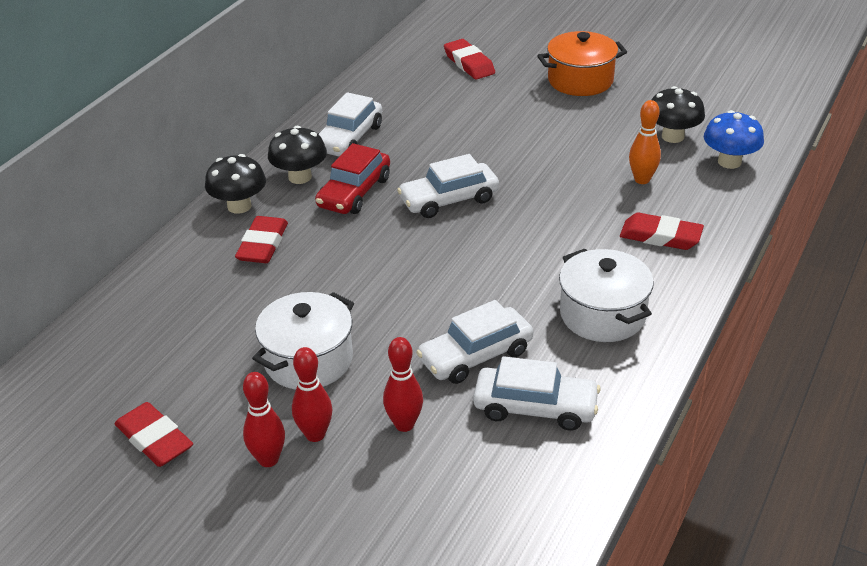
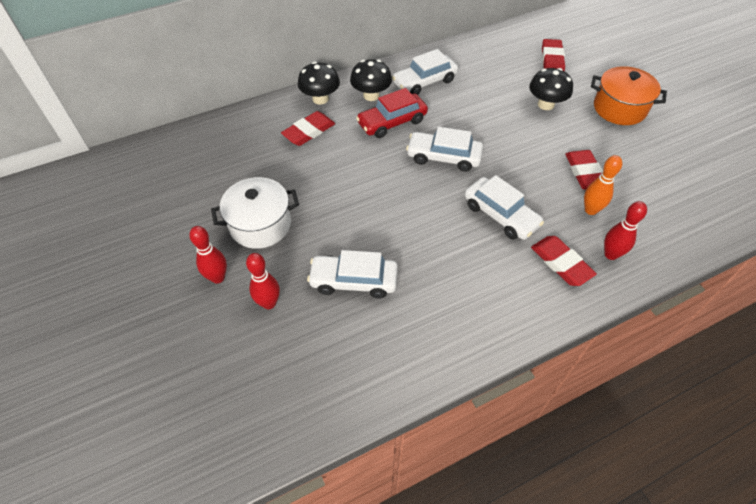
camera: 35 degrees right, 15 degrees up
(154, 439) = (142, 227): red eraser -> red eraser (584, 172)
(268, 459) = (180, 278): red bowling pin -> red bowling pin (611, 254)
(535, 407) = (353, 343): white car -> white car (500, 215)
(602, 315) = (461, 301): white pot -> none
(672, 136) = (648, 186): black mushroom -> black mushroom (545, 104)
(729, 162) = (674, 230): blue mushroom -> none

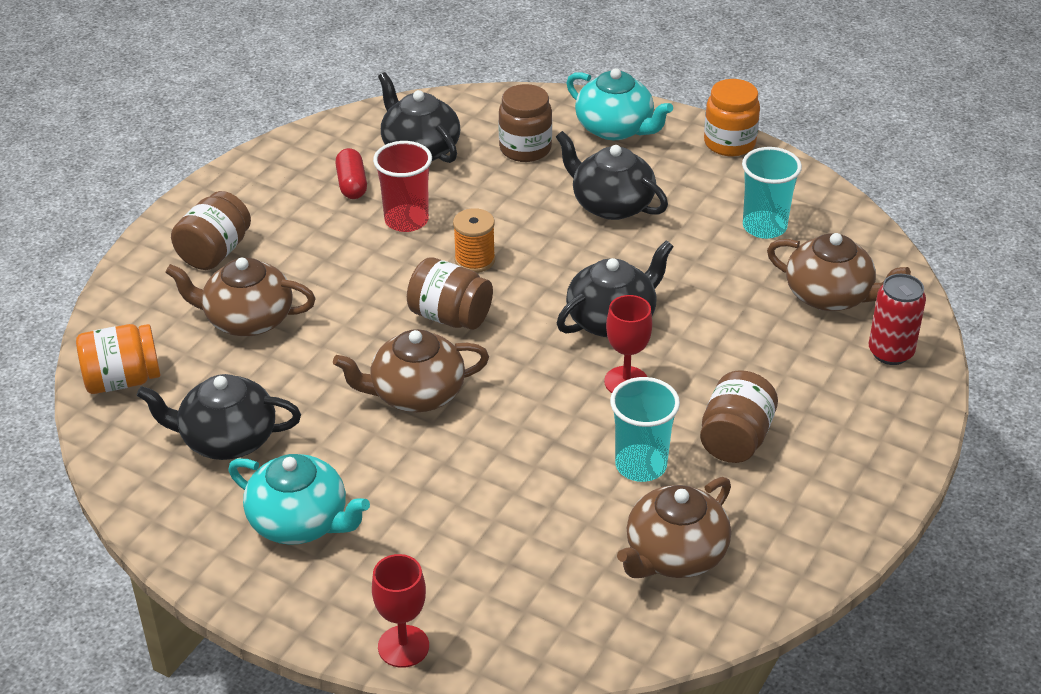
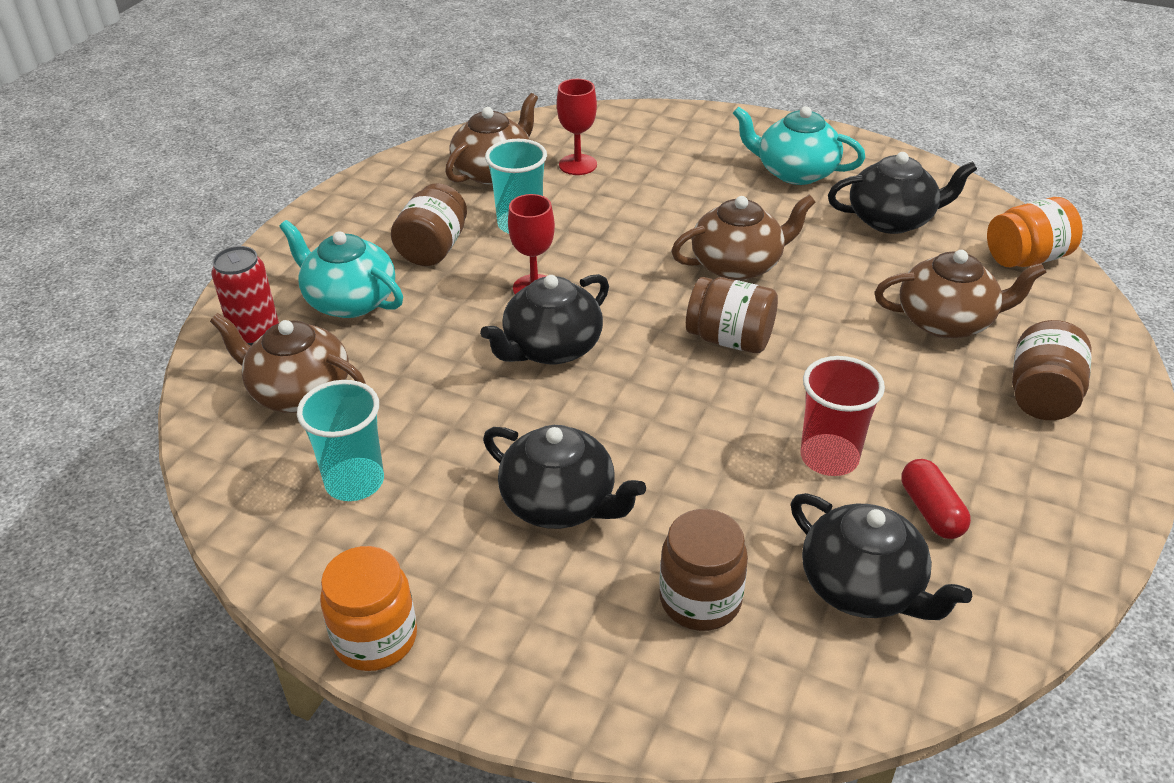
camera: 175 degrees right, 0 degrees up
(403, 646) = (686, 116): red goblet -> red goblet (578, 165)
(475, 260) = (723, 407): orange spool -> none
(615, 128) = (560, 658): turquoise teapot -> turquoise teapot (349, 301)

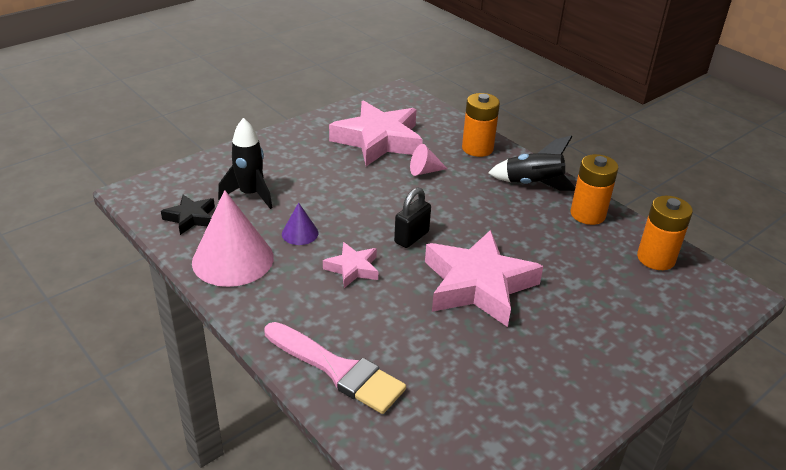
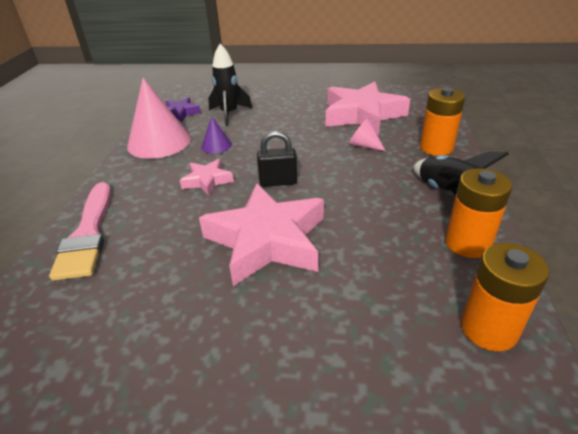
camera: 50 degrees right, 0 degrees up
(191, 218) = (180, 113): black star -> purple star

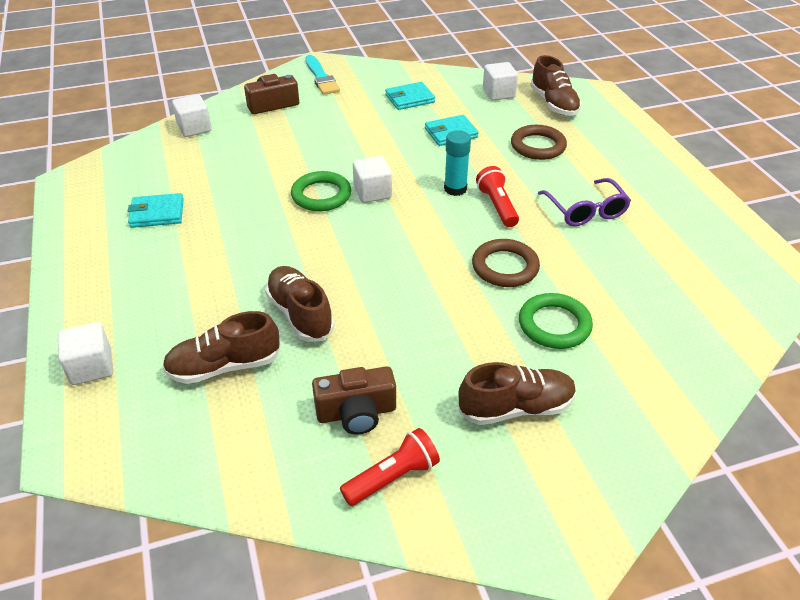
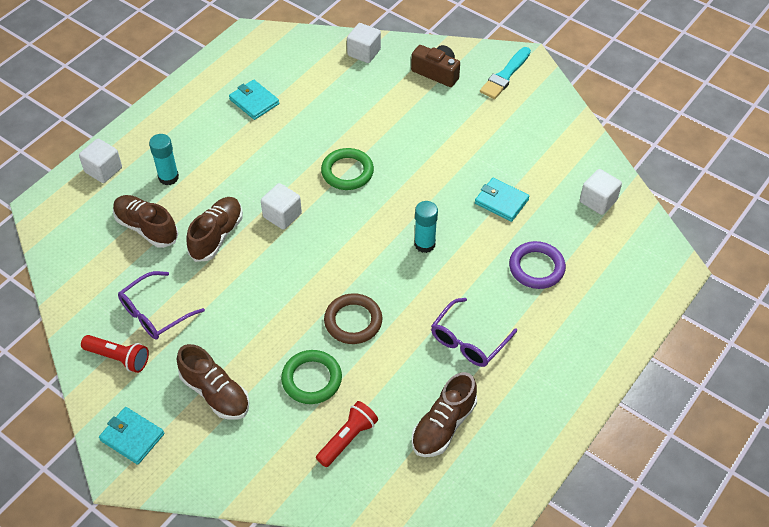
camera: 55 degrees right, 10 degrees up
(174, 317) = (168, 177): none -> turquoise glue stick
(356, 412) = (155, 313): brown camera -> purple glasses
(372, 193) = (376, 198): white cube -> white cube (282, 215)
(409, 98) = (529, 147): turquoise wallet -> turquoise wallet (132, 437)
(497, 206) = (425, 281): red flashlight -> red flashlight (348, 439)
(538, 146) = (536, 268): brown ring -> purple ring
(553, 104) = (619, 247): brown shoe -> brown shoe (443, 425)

Work to complete
Reproduce each line of the records exactly, omitting any picture.

Written answer
camera: 35 degrees right, 15 degrees up
(154, 439) = (142, 227): red eraser -> red eraser (584, 172)
(268, 459) = (180, 278): red bowling pin -> red bowling pin (611, 254)
(535, 407) = (353, 343): white car -> white car (500, 215)
(602, 315) = (461, 301): white pot -> none
(672, 136) = (648, 186): black mushroom -> black mushroom (545, 104)
(729, 162) = (674, 230): blue mushroom -> none

camera: 175 degrees right, 0 degrees up
(403, 646) = (686, 116): red goblet -> red goblet (578, 165)
(475, 260) = (723, 407): orange spool -> none
(615, 128) = (560, 658): turquoise teapot -> turquoise teapot (349, 301)

camera: 50 degrees right, 0 degrees up
(191, 218) = (180, 113): black star -> purple star

camera: 55 degrees right, 10 degrees up
(174, 317) = (168, 177): none -> turquoise glue stick
(356, 412) = (155, 313): brown camera -> purple glasses
(372, 193) = (376, 198): white cube -> white cube (282, 215)
(409, 98) = (529, 147): turquoise wallet -> turquoise wallet (132, 437)
(497, 206) = (425, 281): red flashlight -> red flashlight (348, 439)
(538, 146) = (536, 268): brown ring -> purple ring
(553, 104) = (619, 247): brown shoe -> brown shoe (443, 425)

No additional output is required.